» Coordinate-based change listings
****************

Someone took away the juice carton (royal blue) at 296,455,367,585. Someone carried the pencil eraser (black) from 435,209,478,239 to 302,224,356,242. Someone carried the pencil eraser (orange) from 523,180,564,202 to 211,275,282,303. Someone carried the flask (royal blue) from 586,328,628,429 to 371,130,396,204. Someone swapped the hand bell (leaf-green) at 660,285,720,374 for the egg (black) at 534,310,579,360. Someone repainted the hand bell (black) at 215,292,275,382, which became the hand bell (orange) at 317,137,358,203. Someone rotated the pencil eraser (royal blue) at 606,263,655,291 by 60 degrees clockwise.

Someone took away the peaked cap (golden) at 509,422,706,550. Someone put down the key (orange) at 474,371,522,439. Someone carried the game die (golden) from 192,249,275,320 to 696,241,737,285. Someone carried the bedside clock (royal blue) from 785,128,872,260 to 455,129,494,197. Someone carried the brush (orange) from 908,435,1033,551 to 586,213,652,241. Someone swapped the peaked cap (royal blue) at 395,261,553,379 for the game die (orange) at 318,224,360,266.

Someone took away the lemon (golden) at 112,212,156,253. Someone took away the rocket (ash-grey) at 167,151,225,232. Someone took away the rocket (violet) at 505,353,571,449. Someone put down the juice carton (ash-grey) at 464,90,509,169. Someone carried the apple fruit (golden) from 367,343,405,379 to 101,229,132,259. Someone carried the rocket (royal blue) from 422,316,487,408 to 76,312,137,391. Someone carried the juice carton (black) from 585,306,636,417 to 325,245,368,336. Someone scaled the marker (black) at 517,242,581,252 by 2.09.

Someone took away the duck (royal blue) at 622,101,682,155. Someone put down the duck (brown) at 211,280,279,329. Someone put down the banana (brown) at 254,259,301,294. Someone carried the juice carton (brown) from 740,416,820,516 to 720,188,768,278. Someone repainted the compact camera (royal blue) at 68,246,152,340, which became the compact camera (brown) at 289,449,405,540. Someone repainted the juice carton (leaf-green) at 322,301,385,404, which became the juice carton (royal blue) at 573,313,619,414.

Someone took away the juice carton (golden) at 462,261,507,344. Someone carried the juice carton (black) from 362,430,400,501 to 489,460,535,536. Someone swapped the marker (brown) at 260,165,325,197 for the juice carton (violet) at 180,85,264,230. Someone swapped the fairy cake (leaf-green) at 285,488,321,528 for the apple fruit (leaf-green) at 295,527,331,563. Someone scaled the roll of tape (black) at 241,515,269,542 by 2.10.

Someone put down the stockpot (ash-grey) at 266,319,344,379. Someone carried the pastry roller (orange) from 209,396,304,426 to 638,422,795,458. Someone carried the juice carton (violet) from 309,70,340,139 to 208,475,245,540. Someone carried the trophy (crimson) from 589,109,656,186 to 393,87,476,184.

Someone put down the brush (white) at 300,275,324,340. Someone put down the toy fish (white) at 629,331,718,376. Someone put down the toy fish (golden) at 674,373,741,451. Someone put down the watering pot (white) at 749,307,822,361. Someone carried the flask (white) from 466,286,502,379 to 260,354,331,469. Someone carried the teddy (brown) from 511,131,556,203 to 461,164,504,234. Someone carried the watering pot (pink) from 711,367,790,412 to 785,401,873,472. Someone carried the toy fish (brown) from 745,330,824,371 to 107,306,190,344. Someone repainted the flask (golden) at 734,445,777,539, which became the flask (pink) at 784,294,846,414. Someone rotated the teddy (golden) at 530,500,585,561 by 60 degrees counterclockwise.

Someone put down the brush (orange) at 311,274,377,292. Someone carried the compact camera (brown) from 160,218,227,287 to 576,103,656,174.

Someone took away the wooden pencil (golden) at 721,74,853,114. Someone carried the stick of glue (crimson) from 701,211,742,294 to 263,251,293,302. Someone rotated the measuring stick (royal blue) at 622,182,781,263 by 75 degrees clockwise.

****************

Please output all the lines above exactly as given.

» Written solution
Someone took away the juice carton (royal blue) at 296,455,367,585. Someone carried the pencil eraser (black) from 435,209,478,239 to 302,224,356,242. Someone carried the pencil eraser (orange) from 523,180,564,202 to 211,275,282,303. Someone carried the flask (royal blue) from 586,328,628,429 to 371,130,396,204. Someone swapped the hand bell (leaf-green) at 660,285,720,374 for the egg (black) at 534,310,579,360. Someone repainted the hand bell (black) at 215,292,275,382, which became the hand bell (orange) at 317,137,358,203. Someone rotated the pencil eraser (royal blue) at 606,263,655,291 by 60 degrees clockwise.

Someone took away the peaked cap (golden) at 509,422,706,550. Someone put down the key (orange) at 474,371,522,439. Someone carried the game die (golden) from 192,249,275,320 to 696,241,737,285. Someone carried the bedside clock (royal blue) from 785,128,872,260 to 455,129,494,197. Someone carried the brush (orange) from 908,435,1033,551 to 586,213,652,241. Someone swapped the peaked cap (royal blue) at 395,261,553,379 for the game die (orange) at 318,224,360,266.

Someone took away the lemon (golden) at 112,212,156,253. Someone took away the rocket (ash-grey) at 167,151,225,232. Someone took away the rocket (violet) at 505,353,571,449. Someone put down the juice carton (ash-grey) at 464,90,509,169. Someone carried the apple fruit (golden) from 367,343,405,379 to 101,229,132,259. Someone carried the rocket (royal blue) from 422,316,487,408 to 76,312,137,391. Someone carried the juice carton (black) from 585,306,636,417 to 325,245,368,336. Someone scaled the marker (black) at 517,242,581,252 by 2.09.

Someone took away the duck (royal blue) at 622,101,682,155. Someone put down the duck (brown) at 211,280,279,329. Someone put down the banana (brown) at 254,259,301,294. Someone carried the juice carton (brown) from 740,416,820,516 to 720,188,768,278. Someone repainted the compact camera (royal blue) at 68,246,152,340, which became the compact camera (brown) at 289,449,405,540. Someone repainted the juice carton (leaf-green) at 322,301,385,404, which became the juice carton (royal blue) at 573,313,619,414.

Someone took away the juice carton (golden) at 462,261,507,344. Someone carried the juice carton (black) from 362,430,400,501 to 489,460,535,536. Someone swapped the marker (brown) at 260,165,325,197 for the juice carton (violet) at 180,85,264,230. Someone swapped the fairy cake (leaf-green) at 285,488,321,528 for the apple fruit (leaf-green) at 295,527,331,563. Someone scaled the roll of tape (black) at 241,515,269,542 by 2.10.

Someone put down the stockpot (ash-grey) at 266,319,344,379. Someone carried the pastry roller (orange) from 209,396,304,426 to 638,422,795,458. Someone carried the juice carton (violet) from 309,70,340,139 to 208,475,245,540. Someone carried the trophy (crimson) from 589,109,656,186 to 393,87,476,184.

Someone put down the brush (white) at 300,275,324,340. Someone put down the toy fish (white) at 629,331,718,376. Someone put down the toy fish (golden) at 674,373,741,451. Someone put down the watering pot (white) at 749,307,822,361. Someone carried the flask (white) from 466,286,502,379 to 260,354,331,469. Someone carried the teddy (brown) from 511,131,556,203 to 461,164,504,234. Someone carried the watering pot (pink) from 711,367,790,412 to 785,401,873,472. Someone carried the toy fish (brown) from 745,330,824,371 to 107,306,190,344. Someone repainted the flask (golden) at 734,445,777,539, which became the flask (pink) at 784,294,846,414. Someone rotated the teddy (golden) at 530,500,585,561 by 60 degrees counterclockwise.

Someone put down the brush (orange) at 311,274,377,292. Someone carried the compact camera (brown) from 160,218,227,287 to 576,103,656,174.

Someone took away the wooden pencil (golden) at 721,74,853,114. Someone carried the stick of glue (crimson) from 701,211,742,294 to 263,251,293,302. Someone rotated the measuring stick (royal blue) at 622,182,781,263 by 75 degrees clockwise.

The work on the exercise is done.